Written task.
Only the line with "grey lamp: [87,337,170,465]" and the lines after it, to the end of the data, should appear in the answer, each reproduced exactly.

Collection entries
- - -

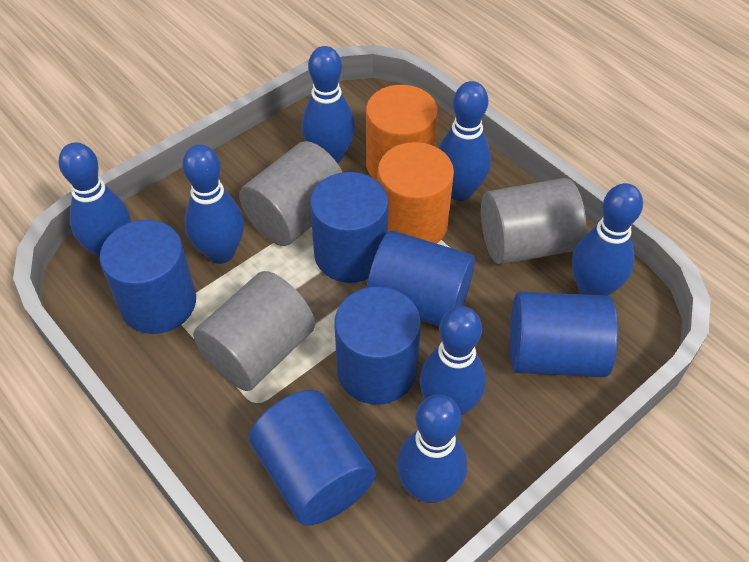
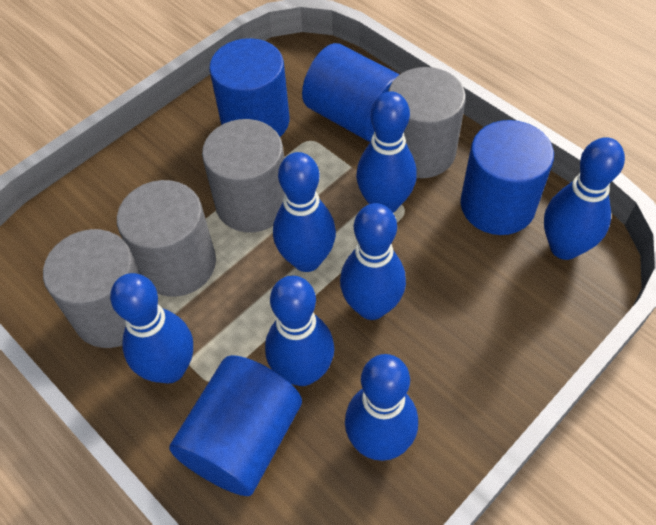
blue cylinder: [100,220,196,334] [249,390,376,526] [310,172,388,283] [335,287,421,405] [367,231,475,326] [510,291,618,377] = 6 -> [169,355,302,496] [209,38,289,137] [302,43,400,142] [460,120,554,235] = 4
grey cylinder: [193,271,315,391] [239,141,342,246] [481,178,586,265] = 3 -> [43,229,142,348] [117,180,216,297] [202,119,285,233] [388,67,466,178] = 4
orange cylinder: [366,85,438,181] [378,142,454,244] = 2 -> none = 0

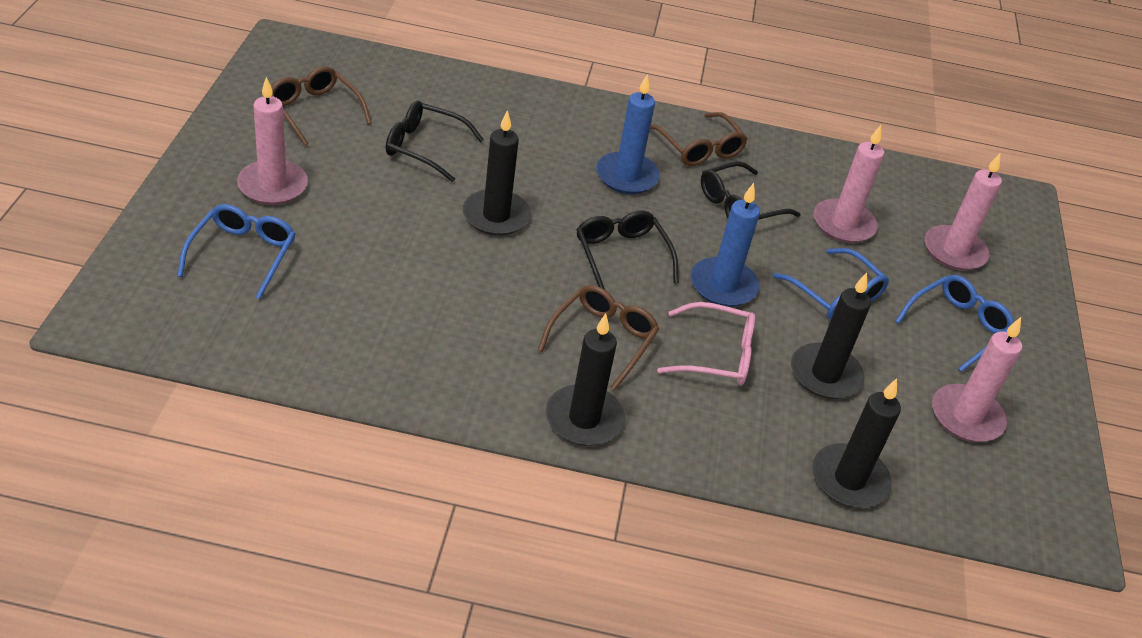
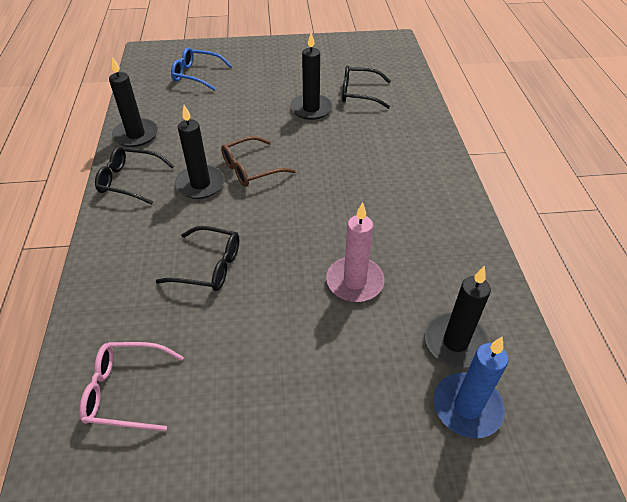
blue candle: [596,74,660,194] [691,183,760,307] = 2 -> [434,337,508,438] = 1
blue glasses: [177,204,296,299] [773,248,889,320] [895,275,1014,372] = 3 -> [171,47,232,91] = 1
brown glasses: [271,66,372,146] [538,285,659,391] [650,112,748,166] = 3 -> [221,136,296,187] = 1
pink candle: [237,77,308,205] [814,125,884,243] [925,154,1002,271] [932,317,1022,442] = 4 -> [326,202,384,302] = 1

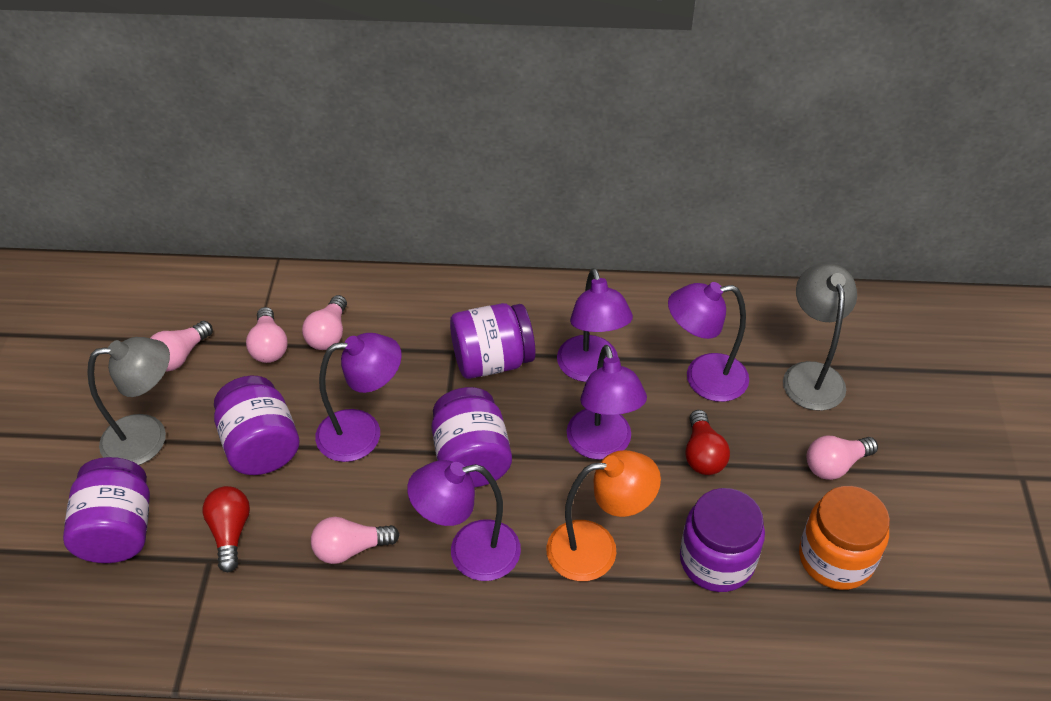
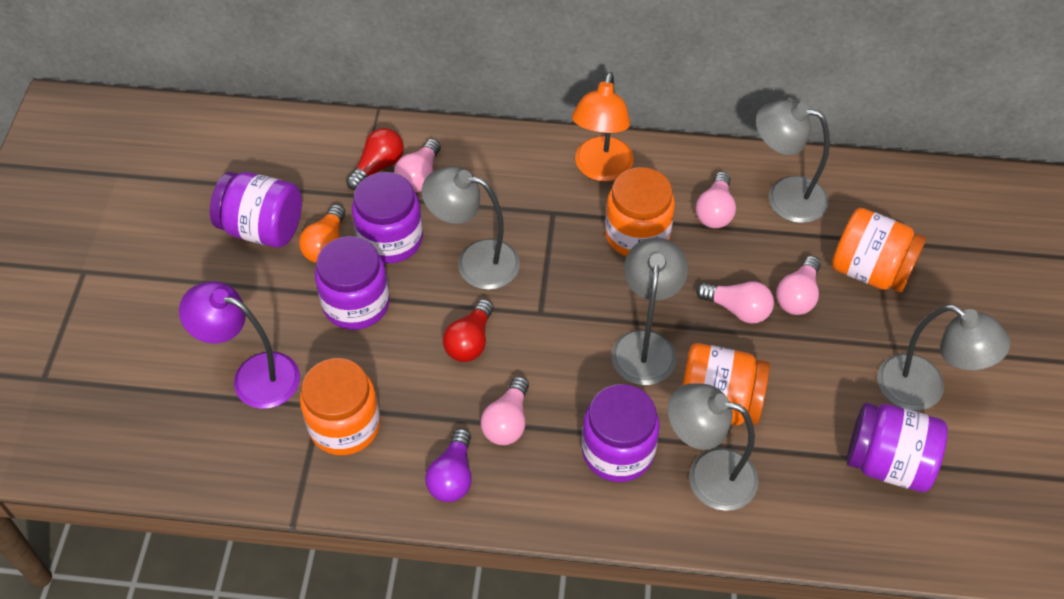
grey lamp: [87,337,170,465] [783,264,857,411] = 2 -> [422,166,520,290] [612,237,688,385] [668,383,759,511] [756,100,830,223] [877,305,1010,411] = 5
orange jar: [799,486,890,590] = 1 -> [300,358,381,455] [605,167,675,256] [682,343,770,425] [832,208,926,293] = 4
orange light bulb: none = 0 -> [299,204,345,263] = 1
purple lamp: [315,333,402,462] [407,460,521,581] [557,268,633,382] [567,345,647,460] [668,282,749,402] = 5 -> [179,282,300,409] = 1
purple light bulb: none = 0 -> [425,428,472,502] = 1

- - -

Solution.
grey lamp: [87,337,170,465] [783,264,857,411] = 2 -> [422,166,520,290] [612,237,688,385] [668,383,759,511] [756,100,830,223] [877,305,1010,411] = 5
orange jar: [799,486,890,590] = 1 -> [300,358,381,455] [605,167,675,256] [682,343,770,425] [832,208,926,293] = 4
orange light bulb: none = 0 -> [299,204,345,263] = 1
purple lamp: [315,333,402,462] [407,460,521,581] [557,268,633,382] [567,345,647,460] [668,282,749,402] = 5 -> [179,282,300,409] = 1
purple light bulb: none = 0 -> [425,428,472,502] = 1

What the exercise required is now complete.